## Objective
Please copy every line of the listing below verbatim, from the first line through the last.

--- START Material ---

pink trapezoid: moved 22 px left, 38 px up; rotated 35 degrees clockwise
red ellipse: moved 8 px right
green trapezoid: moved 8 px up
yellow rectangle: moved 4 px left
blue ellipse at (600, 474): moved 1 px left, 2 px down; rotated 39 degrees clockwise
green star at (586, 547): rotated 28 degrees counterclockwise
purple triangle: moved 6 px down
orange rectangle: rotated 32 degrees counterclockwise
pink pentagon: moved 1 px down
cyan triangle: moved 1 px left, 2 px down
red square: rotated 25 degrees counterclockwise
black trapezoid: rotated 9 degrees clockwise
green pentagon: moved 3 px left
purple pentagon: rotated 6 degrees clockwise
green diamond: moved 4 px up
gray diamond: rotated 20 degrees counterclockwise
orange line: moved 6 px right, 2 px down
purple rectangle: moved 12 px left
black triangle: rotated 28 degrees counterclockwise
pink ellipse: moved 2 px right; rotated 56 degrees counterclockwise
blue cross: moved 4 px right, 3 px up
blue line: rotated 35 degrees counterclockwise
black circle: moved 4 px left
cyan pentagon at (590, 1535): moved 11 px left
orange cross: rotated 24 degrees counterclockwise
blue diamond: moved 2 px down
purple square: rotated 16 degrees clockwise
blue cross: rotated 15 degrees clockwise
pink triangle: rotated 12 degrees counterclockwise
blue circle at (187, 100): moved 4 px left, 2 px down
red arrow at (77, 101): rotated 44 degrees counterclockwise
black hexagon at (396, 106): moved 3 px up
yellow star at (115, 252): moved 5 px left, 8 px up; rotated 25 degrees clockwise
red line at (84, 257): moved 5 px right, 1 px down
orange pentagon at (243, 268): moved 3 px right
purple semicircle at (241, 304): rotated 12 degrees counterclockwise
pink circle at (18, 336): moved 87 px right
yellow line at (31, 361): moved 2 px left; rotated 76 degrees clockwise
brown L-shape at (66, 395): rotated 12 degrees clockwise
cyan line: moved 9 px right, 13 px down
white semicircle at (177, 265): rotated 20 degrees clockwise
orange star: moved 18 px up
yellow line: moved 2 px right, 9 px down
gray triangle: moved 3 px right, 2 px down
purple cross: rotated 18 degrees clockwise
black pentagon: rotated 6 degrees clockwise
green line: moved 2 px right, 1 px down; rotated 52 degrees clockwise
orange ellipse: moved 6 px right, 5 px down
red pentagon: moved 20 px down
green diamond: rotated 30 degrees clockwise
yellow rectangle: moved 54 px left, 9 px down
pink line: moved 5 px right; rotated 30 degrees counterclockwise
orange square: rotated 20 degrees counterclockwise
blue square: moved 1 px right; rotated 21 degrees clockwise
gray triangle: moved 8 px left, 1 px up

--- END Material ---

## Exercise response
pink trapezoid: moved 22 px left, 38 px up; rotated 35 degrees clockwise
red ellipse: moved 8 px right
green trapezoid: moved 8 px up
yellow rectangle: moved 4 px left
blue ellipse at (600, 474): moved 1 px left, 2 px down; rotated 39 degrees clockwise
green star at (586, 547): rotated 28 degrees counterclockwise
purple triangle: moved 6 px down
orange rectangle: rotated 32 degrees counterclockwise
pink pentagon: moved 1 px down
cyan triangle: moved 1 px left, 2 px down
red square: rotated 25 degrees counterclockwise
black trapezoid: rotated 9 degrees clockwise
green pentagon: moved 3 px left
purple pentagon: rotated 6 degrees clockwise
green diamond: moved 4 px up
gray diamond: rotated 20 degrees counterclockwise
orange line: moved 6 px right, 2 px down
purple rectangle: moved 12 px left
black triangle: rotated 28 degrees counterclockwise
pink ellipse: moved 2 px right; rotated 56 degrees counterclockwise
blue cross: moved 4 px right, 3 px up
blue line: rotated 35 degrees counterclockwise
black circle: moved 4 px left
cyan pentagon at (590, 1535): moved 11 px left
orange cross: rotated 24 degrees counterclockwise
blue diamond: moved 2 px down
purple square: rotated 16 degrees clockwise
blue cross: rotated 15 degrees clockwise
pink triangle: rotated 12 degrees counterclockwise
blue circle at (187, 100): moved 4 px left, 2 px down
red arrow at (77, 101): rotated 44 degrees counterclockwise
black hexagon at (396, 106): moved 3 px up
yellow star at (115, 252): moved 5 px left, 8 px up; rotated 25 degrees clockwise
red line at (84, 257): moved 5 px right, 1 px down
orange pentagon at (243, 268): moved 3 px right
purple semicircle at (241, 304): rotated 12 degrees counterclockwise
pink circle at (18, 336): moved 87 px right
yellow line at (31, 361): moved 2 px left; rotated 76 degrees clockwise
brown L-shape at (66, 395): rotated 12 degrees clockwise
cyan line: moved 9 px right, 13 px down
white semicircle at (177, 265): rotated 20 degrees clockwise
orange star: moved 18 px up
yellow line: moved 2 px right, 9 px down
gray triangle: moved 3 px right, 2 px down
purple cross: rotated 18 degrees clockwise
black pentagon: rotated 6 degrees clockwise
green line: moved 2 px right, 1 px down; rotated 52 degrees clockwise
orange ellipse: moved 6 px right, 5 px down
red pentagon: moved 20 px down
green diamond: rotated 30 degrees clockwise
yellow rectangle: moved 54 px left, 9 px down
pink line: moved 5 px right; rotated 30 degrees counterclockwise
orange square: rotated 20 degrees counterclockwise
blue square: moved 1 px right; rotated 21 degrees clockwise
gray triangle: moved 8 px left, 1 px up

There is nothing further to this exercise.